Problem to solve: The stretch from the line with "orange teapot [361,66,421,107]" through the line with "purple spool [577,144,598,176] -> none" in the records below: write it out exactly, and nothing else.

Exercise inputs:
# # #
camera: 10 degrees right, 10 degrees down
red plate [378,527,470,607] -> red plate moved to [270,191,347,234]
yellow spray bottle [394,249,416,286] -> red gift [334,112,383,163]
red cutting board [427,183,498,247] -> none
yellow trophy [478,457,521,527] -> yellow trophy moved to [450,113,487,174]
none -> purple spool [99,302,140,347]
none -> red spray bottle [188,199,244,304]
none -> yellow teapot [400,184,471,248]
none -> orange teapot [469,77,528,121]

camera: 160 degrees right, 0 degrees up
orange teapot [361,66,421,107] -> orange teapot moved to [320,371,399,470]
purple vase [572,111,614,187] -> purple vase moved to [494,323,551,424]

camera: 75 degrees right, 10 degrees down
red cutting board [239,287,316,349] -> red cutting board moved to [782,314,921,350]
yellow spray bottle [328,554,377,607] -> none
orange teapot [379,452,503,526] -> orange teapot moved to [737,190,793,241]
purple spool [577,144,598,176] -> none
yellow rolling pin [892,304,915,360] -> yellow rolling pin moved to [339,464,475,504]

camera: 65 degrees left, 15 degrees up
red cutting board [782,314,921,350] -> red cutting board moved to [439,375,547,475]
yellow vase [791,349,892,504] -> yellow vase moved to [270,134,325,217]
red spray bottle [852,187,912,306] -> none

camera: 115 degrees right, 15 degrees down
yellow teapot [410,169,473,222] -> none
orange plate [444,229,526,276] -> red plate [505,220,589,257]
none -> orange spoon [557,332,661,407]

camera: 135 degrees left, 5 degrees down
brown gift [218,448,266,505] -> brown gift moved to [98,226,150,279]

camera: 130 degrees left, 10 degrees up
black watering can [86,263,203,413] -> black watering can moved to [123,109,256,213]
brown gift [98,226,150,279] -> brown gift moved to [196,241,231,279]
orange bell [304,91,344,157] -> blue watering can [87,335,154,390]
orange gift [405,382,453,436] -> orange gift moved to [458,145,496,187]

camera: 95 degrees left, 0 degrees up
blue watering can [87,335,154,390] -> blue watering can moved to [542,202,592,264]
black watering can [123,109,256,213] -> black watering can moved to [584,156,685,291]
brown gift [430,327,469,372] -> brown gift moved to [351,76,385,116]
# # #
Task output:
orange teapot [361,66,421,107] -> orange teapot moved to [320,371,399,470]
purple vase [572,111,614,187] -> purple vase moved to [494,323,551,424]

camera: 75 degrees right, 10 degrees down
red cutting board [239,287,316,349] -> red cutting board moved to [782,314,921,350]
yellow spray bottle [328,554,377,607] -> none
orange teapot [379,452,503,526] -> orange teapot moved to [737,190,793,241]
purple spool [577,144,598,176] -> none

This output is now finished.